**Exercise**
Copy out the listing below from its first line through the line containing "GWR: 6:28 -> 12:28", including that line. Leave out the pictures.

**Record set**
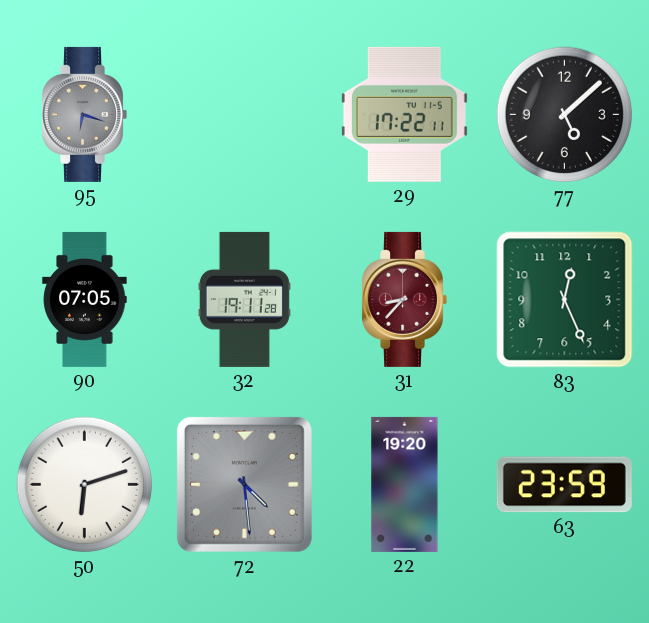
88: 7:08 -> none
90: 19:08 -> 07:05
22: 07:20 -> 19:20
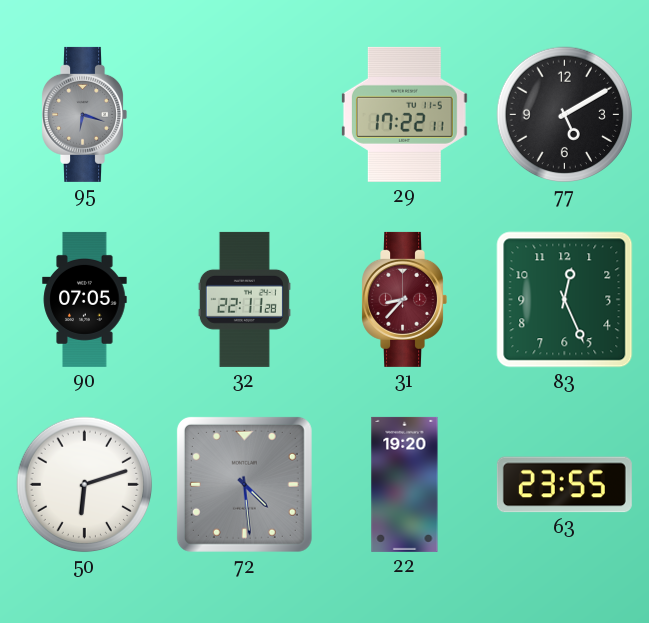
77: 5:08 -> 5:10
32: 19:11 -> 22:11
63: 23:59 -> 23:55
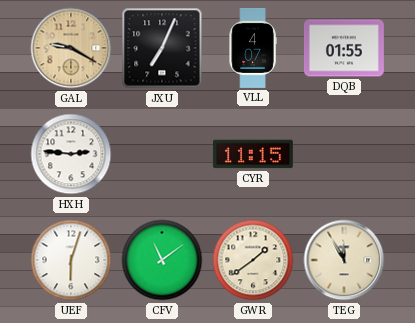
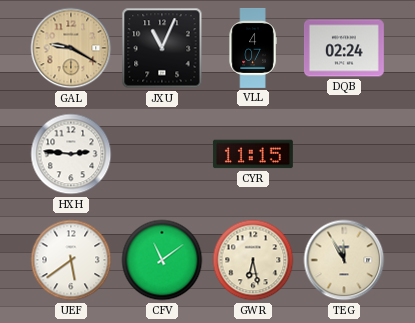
JXU: 7:04 -> 11:04
DQB: 01:55 -> 02:24
UEF: 6:03 -> 5:39
GWR: 1:39 -> 6:28
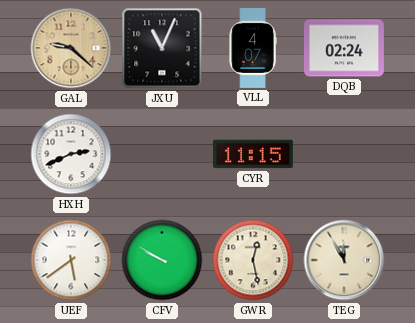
GAL: 9:20 -> 9:22
HXH: 2:46 -> 2:41
CFV: 11:09 -> 9:50
GWR: 6:28 -> 12:28
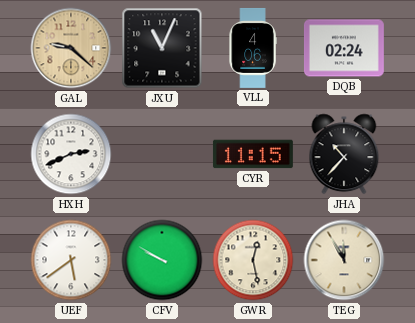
VLL: 4:07 -> 4:06
JHA: none -> 10:37
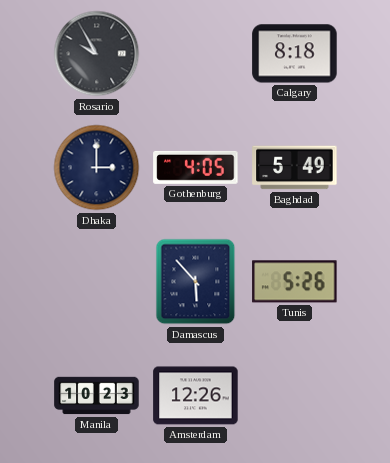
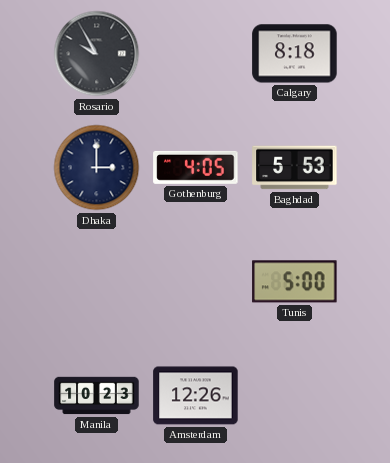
Baghdad: 5:49 -> 5:53
Damascus: 5:53 -> none
Tunis: 5:26 -> 5:00
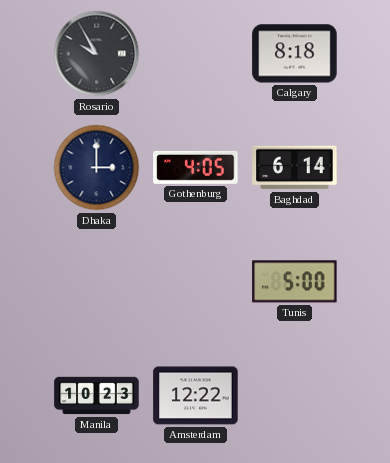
Baghdad: 5:53 -> 6:14
Amsterdam: 12:26 -> 12:22
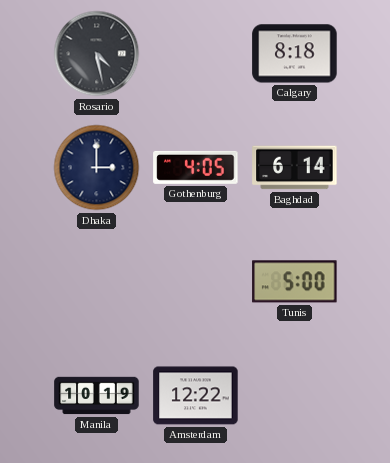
Rosario: 9:55 -> 4:28
Manila: 10:23 -> 10:19
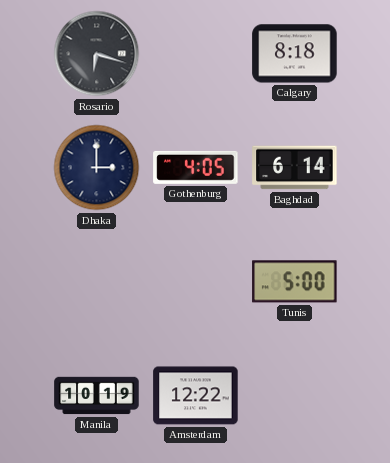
Rosario: 4:28 -> 6:18
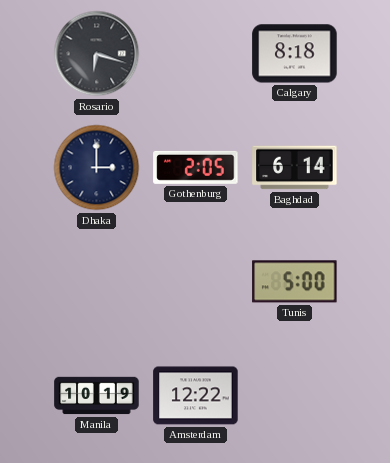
Gothenburg: 4:05 -> 2:05
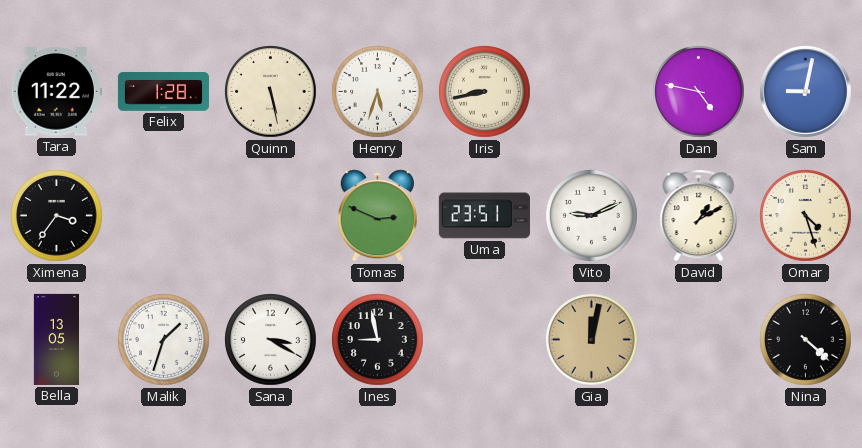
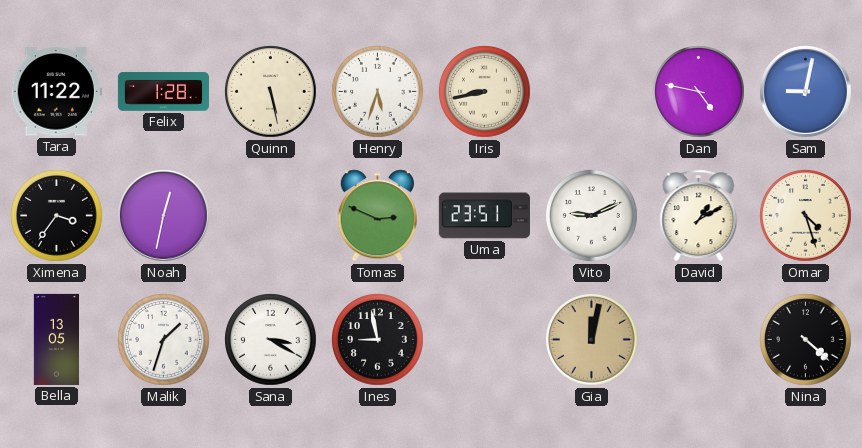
Noah: none -> 12:32
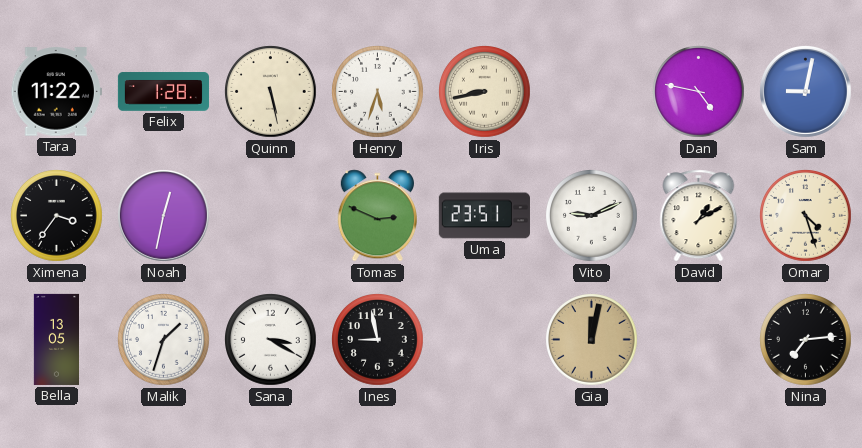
Nina: 4:22 -> 7:14
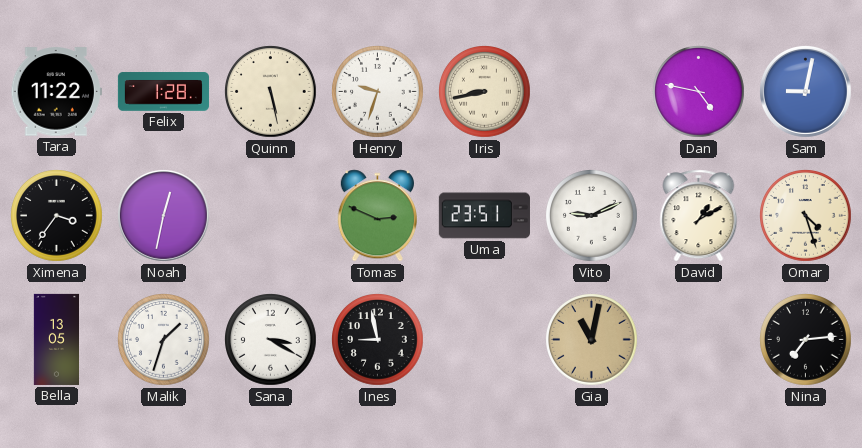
Henry: 5:33 -> 9:33
Gia: 12:02 -> 11:02
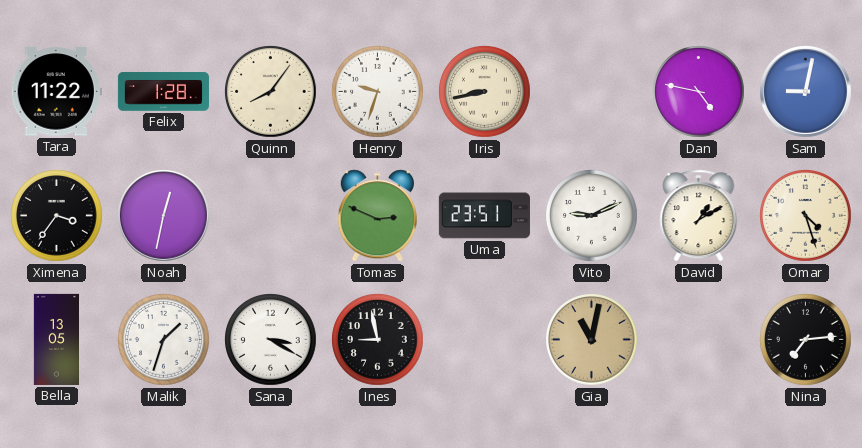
Quinn: 5:28 -> 8:06
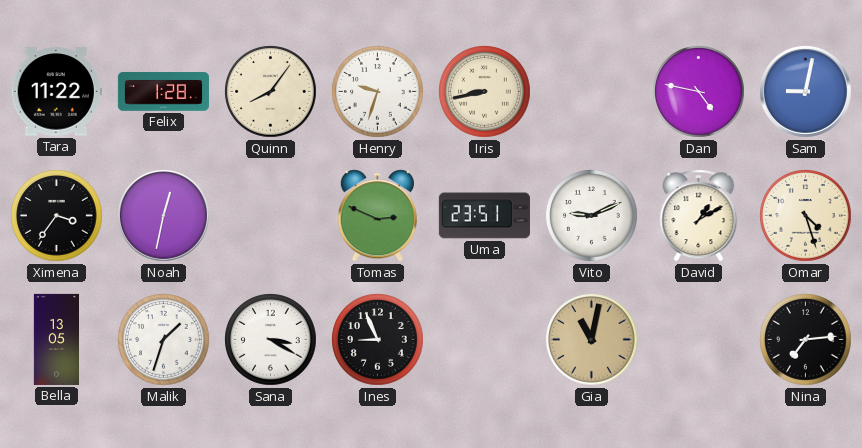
Ines: 8:58 -> 8:56
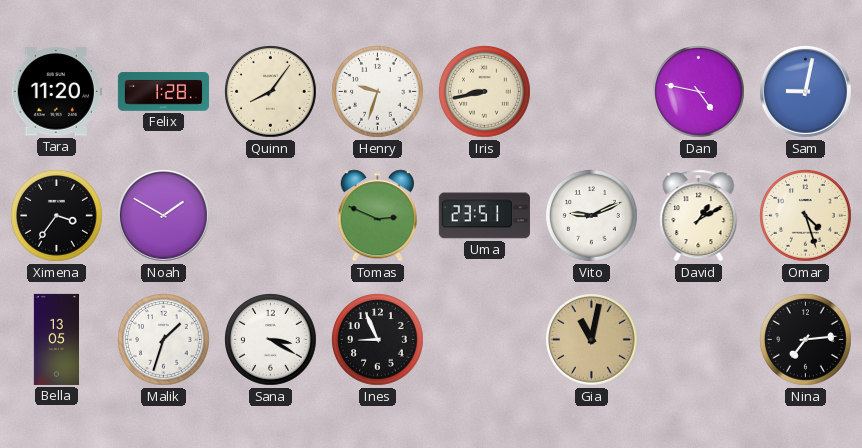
Tara: 11:22 -> 11:20
Noah: 12:32 -> 1:50
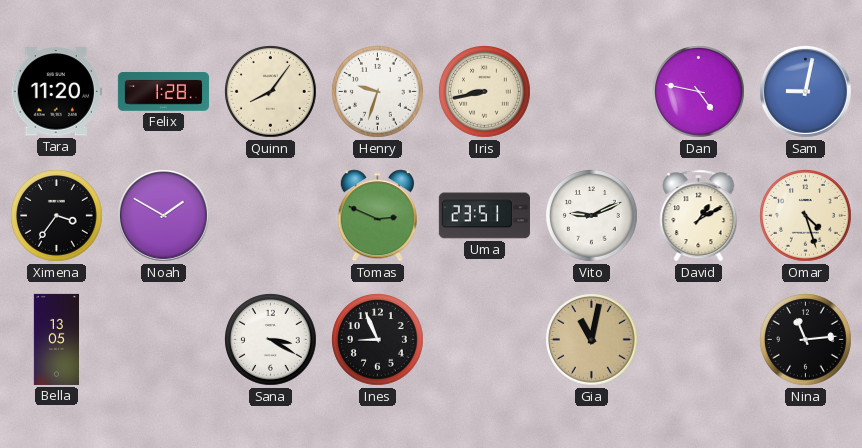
Malik: 1:33 -> none
Nina: 7:14 -> 11:14
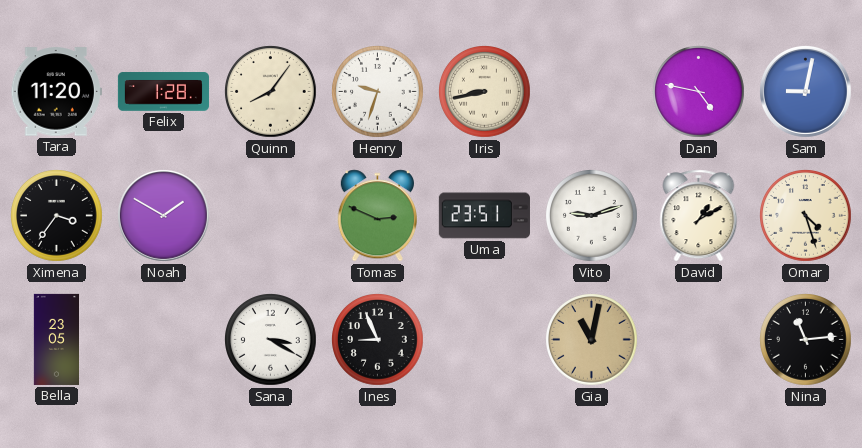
Vito: 9:11 -> 9:12
Bella: 13:05 -> 23:05
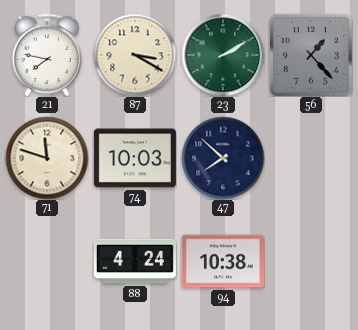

**Exercise answer**
88: 7:08 -> none
90: 19:08 -> 07:05
22: 07:20 -> 19:20
77: 5:08 -> 5:10
32: 19:11 -> 22:11
63: 23:59 -> 23:55
JXU: 7:04 -> 11:04
DQB: 01:55 -> 02:24
UEF: 6:03 -> 5:39
GWR: 1:39 -> 6:28
GAL: 9:20 -> 9:22
HXH: 2:46 -> 2:41
CFV: 11:09 -> 9:50
GWR: 6:28 -> 12:28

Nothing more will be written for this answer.